## [AIM OF THE EXERCISE]
Transcribe only part of the material below: the lines from the one containing "after: gomme/marron" through the one containing "after: beignet/violet (3rd from left)", inclusive, exactly as written.

## [DATA RECORDS]
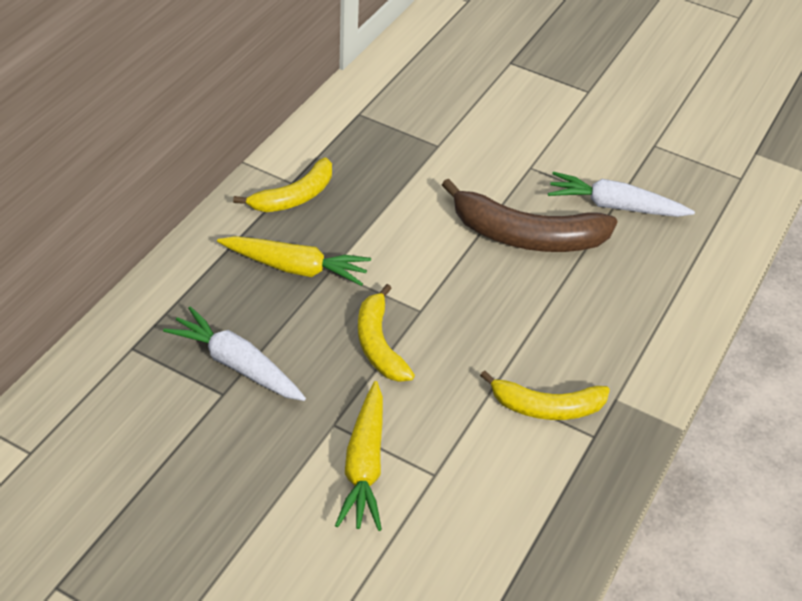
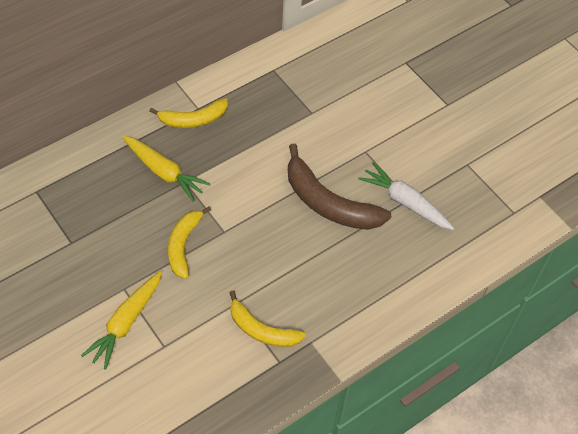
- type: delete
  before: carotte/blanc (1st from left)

--

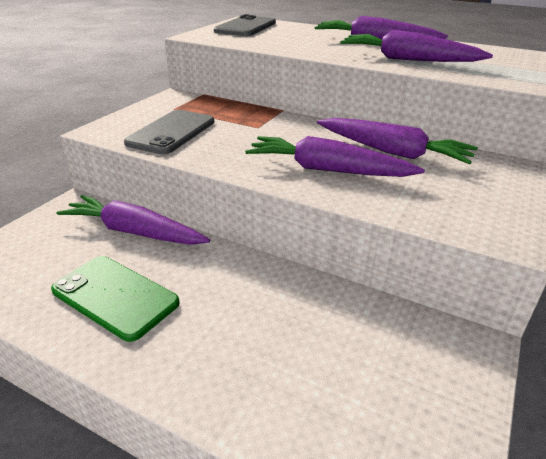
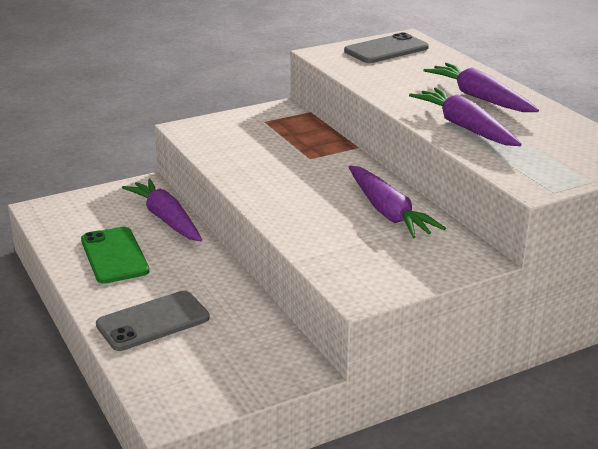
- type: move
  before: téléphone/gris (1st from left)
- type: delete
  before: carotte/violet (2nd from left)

...

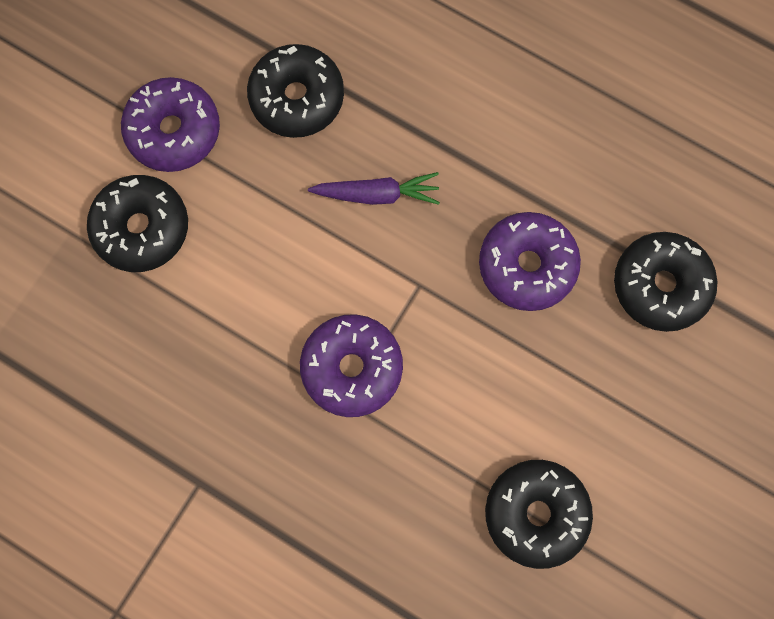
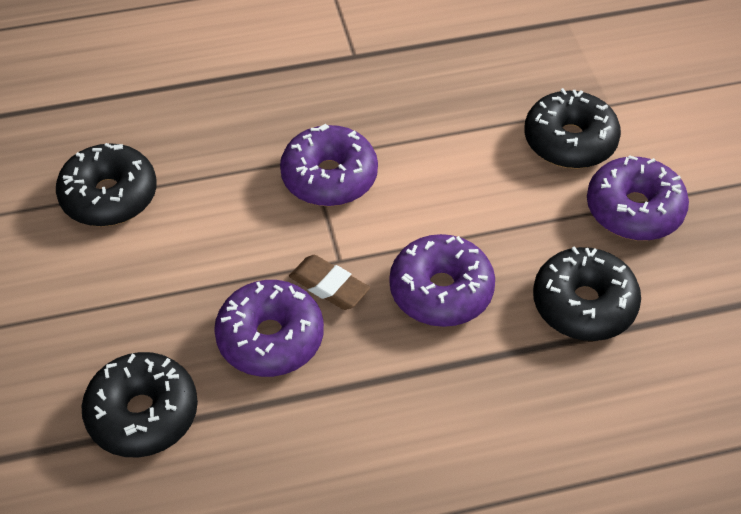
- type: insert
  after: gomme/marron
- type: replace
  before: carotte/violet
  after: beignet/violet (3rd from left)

## [SOLUTION FOR THIS EXERCISE]
  after: gomme/marron
- type: replace
  before: carotte/violet
  after: beignet/violet (3rd from left)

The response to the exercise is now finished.